(Beginning of TASK MATERIAL)
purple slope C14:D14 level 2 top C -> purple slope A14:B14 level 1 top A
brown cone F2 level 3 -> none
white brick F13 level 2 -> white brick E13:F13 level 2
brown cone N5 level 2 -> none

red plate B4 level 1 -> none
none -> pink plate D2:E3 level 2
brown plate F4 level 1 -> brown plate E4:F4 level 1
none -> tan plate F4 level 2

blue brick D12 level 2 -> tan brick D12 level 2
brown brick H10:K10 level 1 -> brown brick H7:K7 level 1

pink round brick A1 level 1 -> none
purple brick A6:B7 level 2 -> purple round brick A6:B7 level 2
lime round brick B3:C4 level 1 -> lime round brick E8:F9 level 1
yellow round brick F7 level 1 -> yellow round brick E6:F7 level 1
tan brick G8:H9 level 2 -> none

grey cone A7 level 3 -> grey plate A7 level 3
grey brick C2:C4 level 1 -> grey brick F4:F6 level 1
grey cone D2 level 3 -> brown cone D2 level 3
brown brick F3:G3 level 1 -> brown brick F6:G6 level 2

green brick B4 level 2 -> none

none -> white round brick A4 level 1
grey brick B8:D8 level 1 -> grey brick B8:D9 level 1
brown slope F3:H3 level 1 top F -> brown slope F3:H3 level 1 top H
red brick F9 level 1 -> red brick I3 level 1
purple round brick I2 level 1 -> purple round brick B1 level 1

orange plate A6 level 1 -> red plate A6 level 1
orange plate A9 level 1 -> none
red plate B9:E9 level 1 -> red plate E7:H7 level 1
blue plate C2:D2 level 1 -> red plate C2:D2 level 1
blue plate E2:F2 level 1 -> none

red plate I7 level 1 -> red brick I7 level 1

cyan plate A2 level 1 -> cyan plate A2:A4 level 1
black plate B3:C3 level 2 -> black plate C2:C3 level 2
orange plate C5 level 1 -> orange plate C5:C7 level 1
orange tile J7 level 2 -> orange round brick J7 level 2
(End of TASK MATERIAL)
**TASK ITEM:**
All lines of the data above must be returned exactly.

**RESPONSE BELOW:**
purple slope C14:D14 level 2 top C -> purple slope A14:B14 level 1 top A
brown cone F2 level 3 -> none
white brick F13 level 2 -> white brick E13:F13 level 2
brown cone N5 level 2 -> none

red plate B4 level 1 -> none
none -> pink plate D2:E3 level 2
brown plate F4 level 1 -> brown plate E4:F4 level 1
none -> tan plate F4 level 2

blue brick D12 level 2 -> tan brick D12 level 2
brown brick H10:K10 level 1 -> brown brick H7:K7 level 1

pink round brick A1 level 1 -> none
purple brick A6:B7 level 2 -> purple round brick A6:B7 level 2
lime round brick B3:C4 level 1 -> lime round brick E8:F9 level 1
yellow round brick F7 level 1 -> yellow round brick E6:F7 level 1
tan brick G8:H9 level 2 -> none

grey cone A7 level 3 -> grey plate A7 level 3
grey brick C2:C4 level 1 -> grey brick F4:F6 level 1
grey cone D2 level 3 -> brown cone D2 level 3
brown brick F3:G3 level 1 -> brown brick F6:G6 level 2

green brick B4 level 2 -> none

none -> white round brick A4 level 1
grey brick B8:D8 level 1 -> grey brick B8:D9 level 1
brown slope F3:H3 level 1 top F -> brown slope F3:H3 level 1 top H
red brick F9 level 1 -> red brick I3 level 1
purple round brick I2 level 1 -> purple round brick B1 level 1

orange plate A6 level 1 -> red plate A6 level 1
orange plate A9 level 1 -> none
red plate B9:E9 level 1 -> red plate E7:H7 level 1
blue plate C2:D2 level 1 -> red plate C2:D2 level 1
blue plate E2:F2 level 1 -> none

red plate I7 level 1 -> red brick I7 level 1

cyan plate A2 level 1 -> cyan plate A2:A4 level 1
black plate B3:C3 level 2 -> black plate C2:C3 level 2
orange plate C5 level 1 -> orange plate C5:C7 level 1
orange tile J7 level 2 -> orange round brick J7 level 2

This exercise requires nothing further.